++++ Data provided ++++
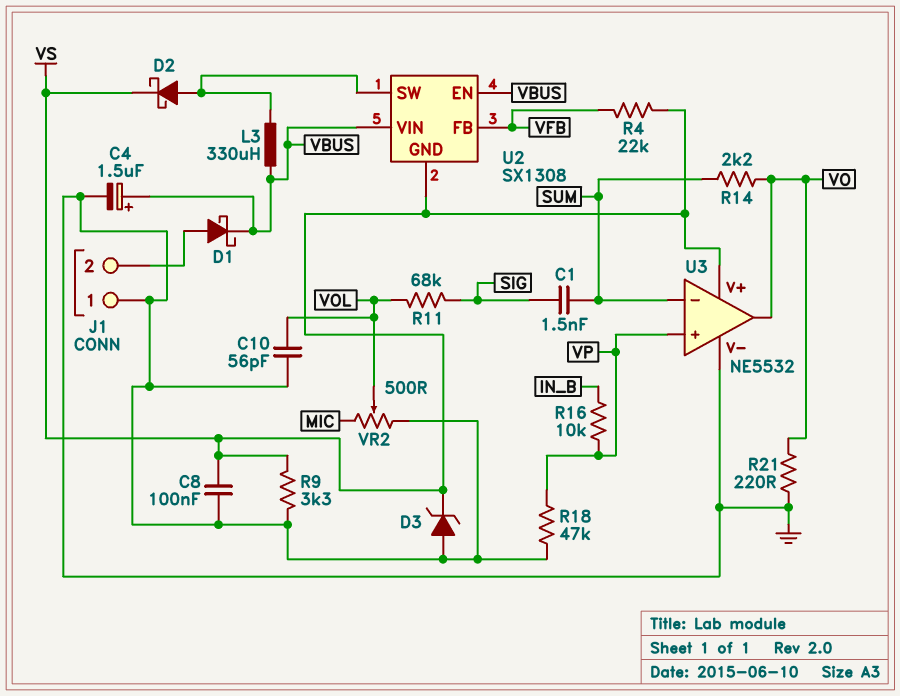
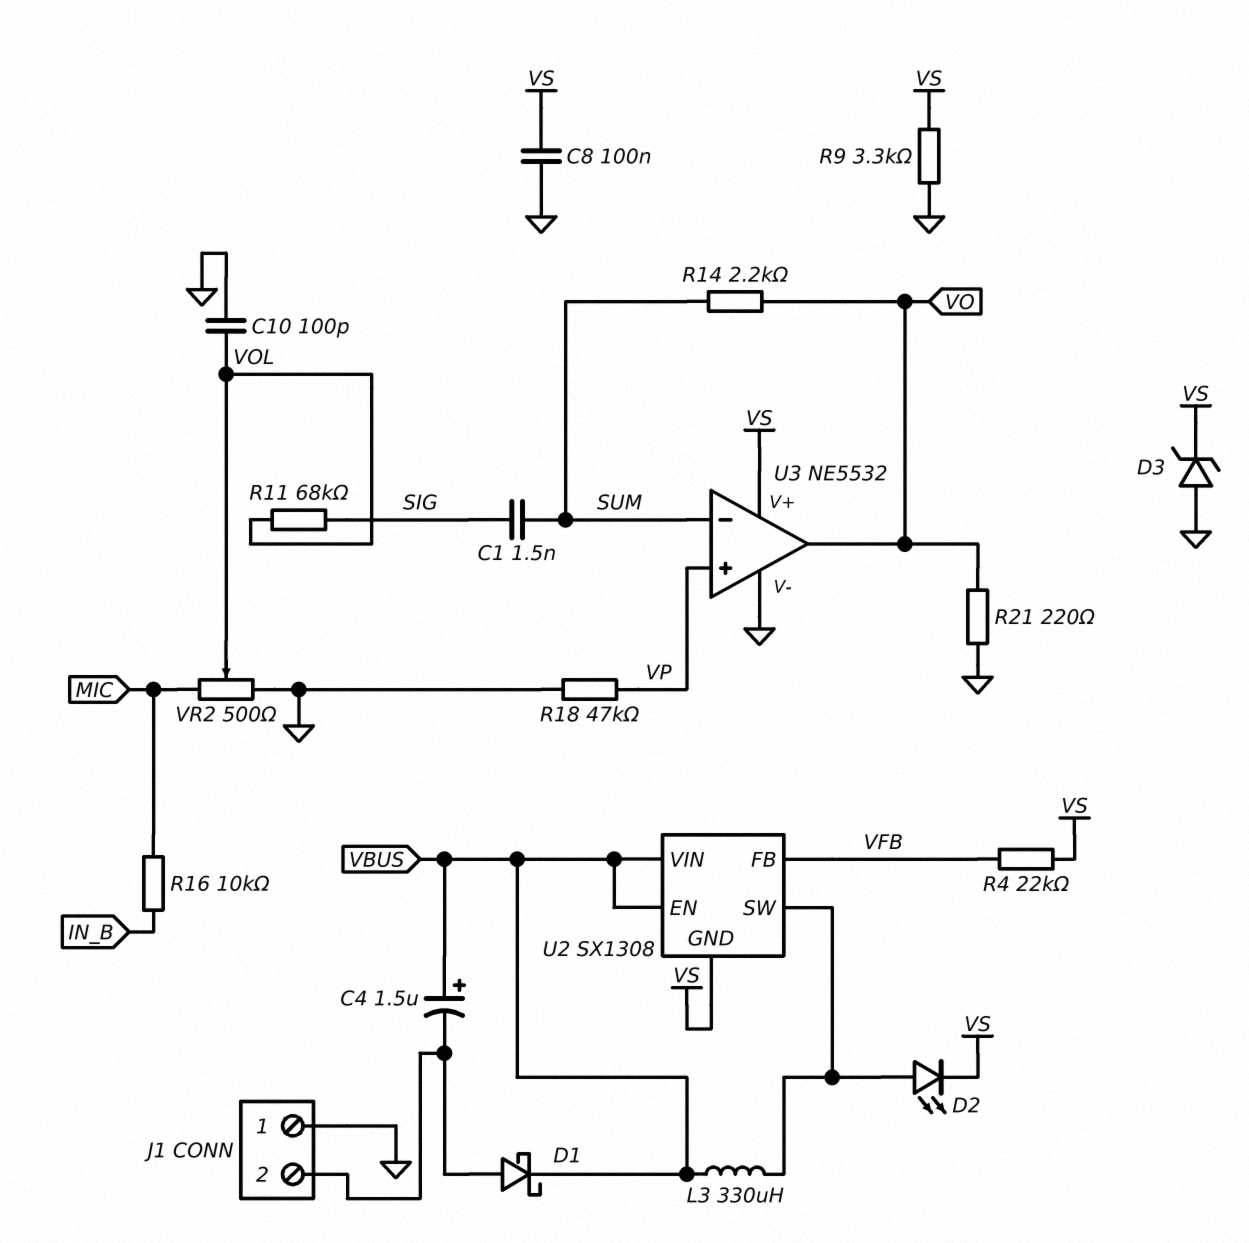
C4: 1.5uF (plus VBUS, minus GND) -> 1.5uF (plus VBUS, minus J1/2)
C10: 56pF (GND, VOL) -> 100pF (GND, VOL)
D2: schottky (A U2/SW, K VS) -> LED (A U2/SW, K VS)
R16: 10k (IN_B, VP) -> 10k (IN_B, MIC)

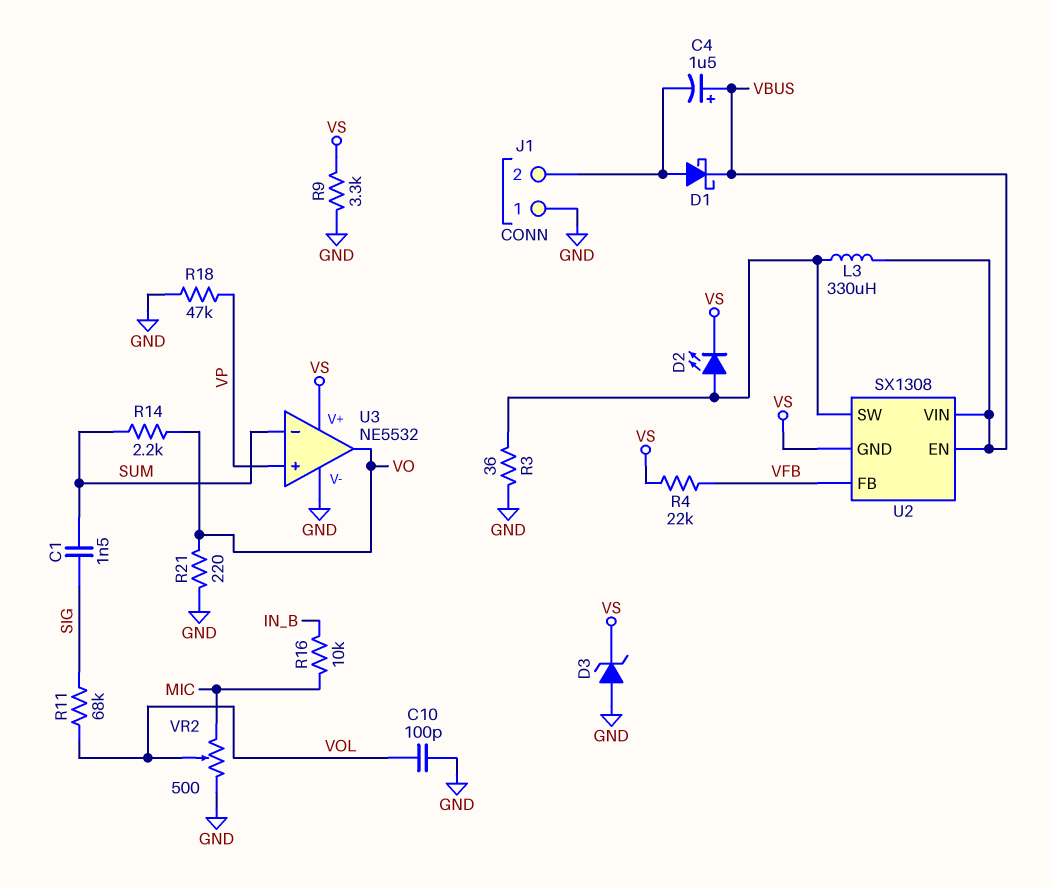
C8: 100nF (GND, VS) -> none
R3: none -> 36 (GND, U2/SW)

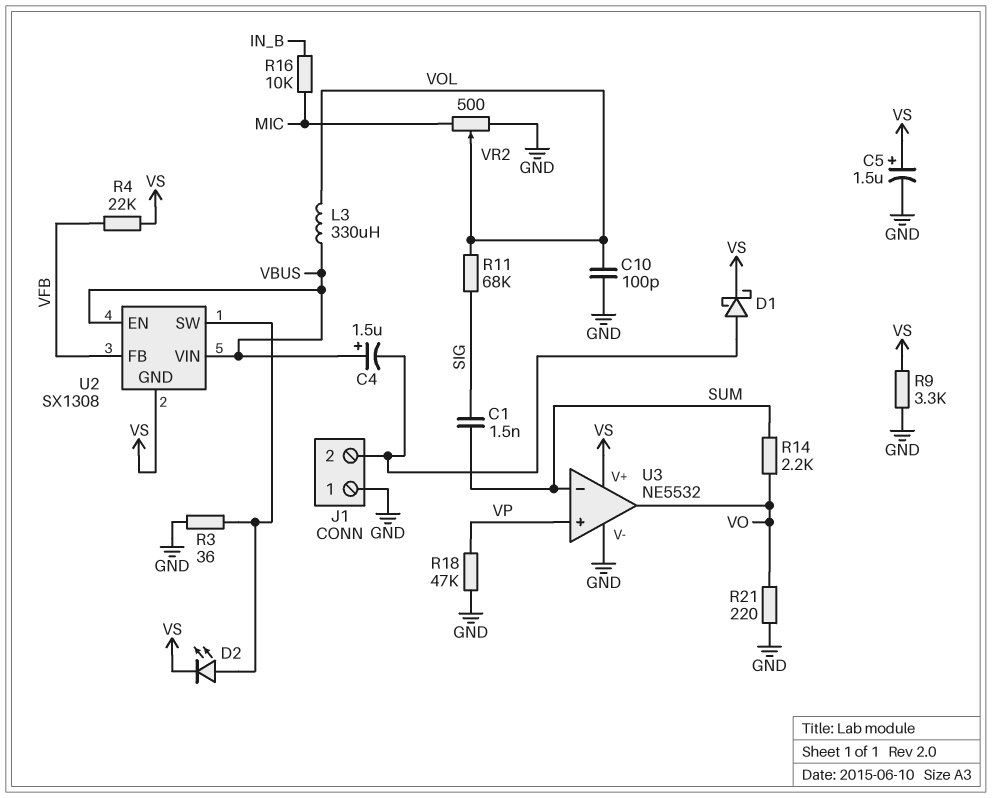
C5: none -> 1.5uF (plus VS, minus GND)
D1: schottky (A J1/2, K VBUS) -> schottky (A J1/2, K VS)
D3: zener (A GND, K VS) -> none
L3: 330uH (U2/SW, VBUS) -> 330uH (VBUS, VOL)

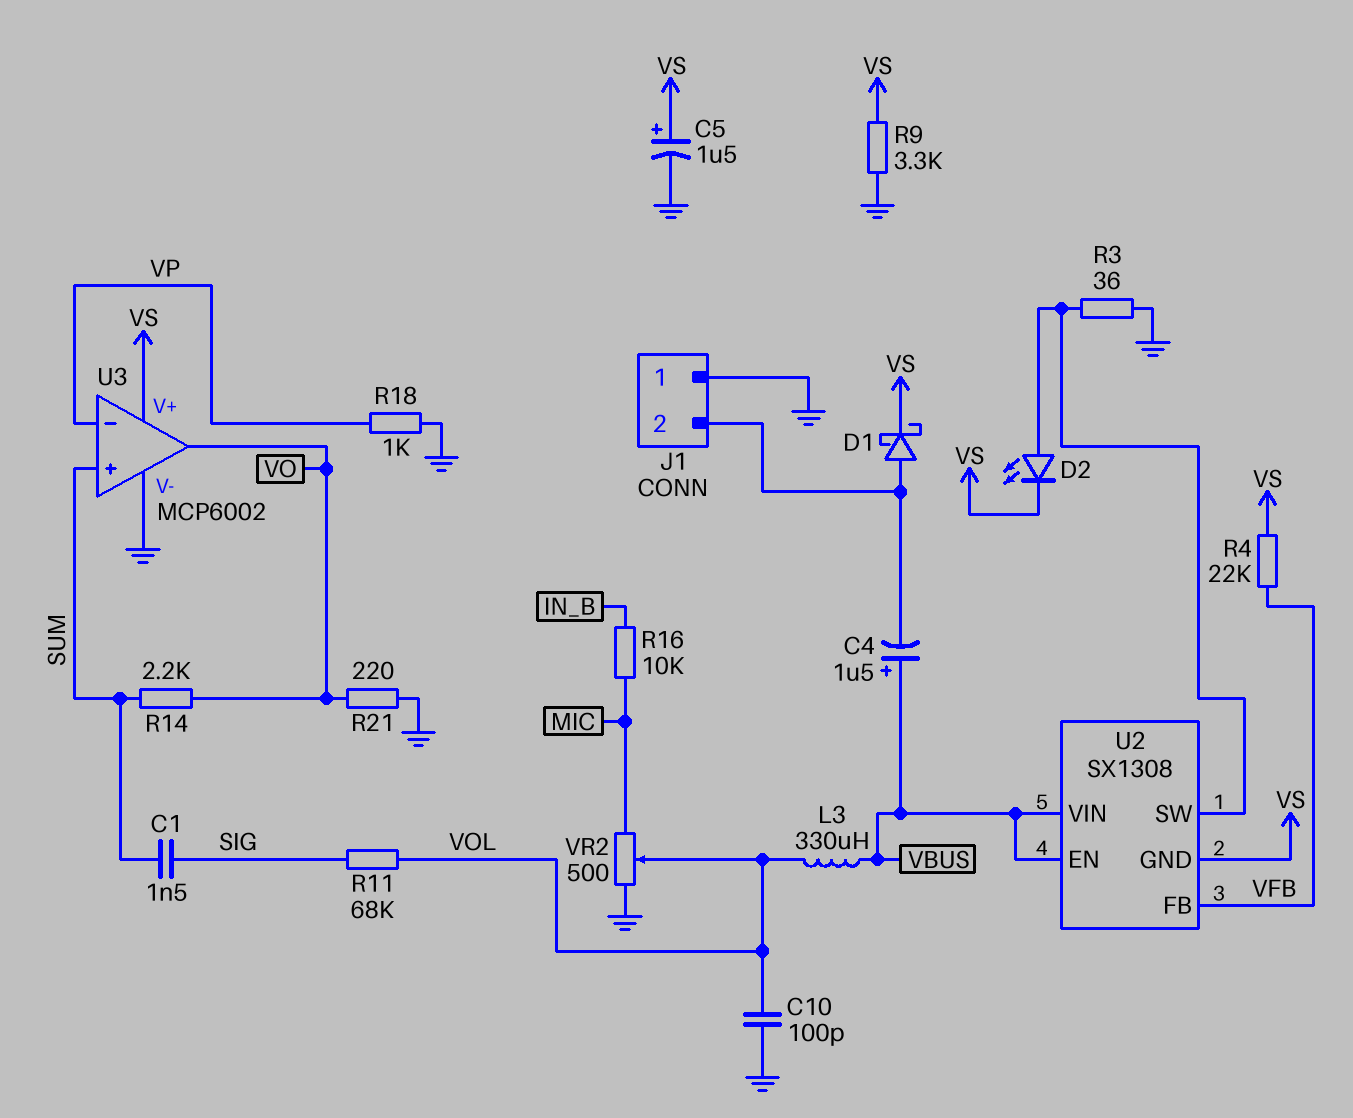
R18: 47k (GND, VP) -> 1k (GND, VP)
U3: NE5532 -> MCP6002
U3 pin in+: VP -> SUM
U3 pin in-: SUM -> VP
++++
■ **Work task**
Copy each line of the records precisely and drop any images they hold.

■ **Result below**
C4: 1.5uF (plus VBUS, minus GND) -> 1.5uF (plus VBUS, minus J1/2)
C10: 56pF (GND, VOL) -> 100pF (GND, VOL)
D2: schottky (A U2/SW, K VS) -> LED (A U2/SW, K VS)
R16: 10k (IN_B, VP) -> 10k (IN_B, MIC)

C8: 100nF (GND, VS) -> none
R3: none -> 36 (GND, U2/SW)

C5: none -> 1.5uF (plus VS, minus GND)
D1: schottky (A J1/2, K VBUS) -> schottky (A J1/2, K VS)
D3: zener (A GND, K VS) -> none
L3: 330uH (U2/SW, VBUS) -> 330uH (VBUS, VOL)

R18: 47k (GND, VP) -> 1k (GND, VP)
U3: NE5532 -> MCP6002
U3 pin in+: VP -> SUM
U3 pin in-: SUM -> VP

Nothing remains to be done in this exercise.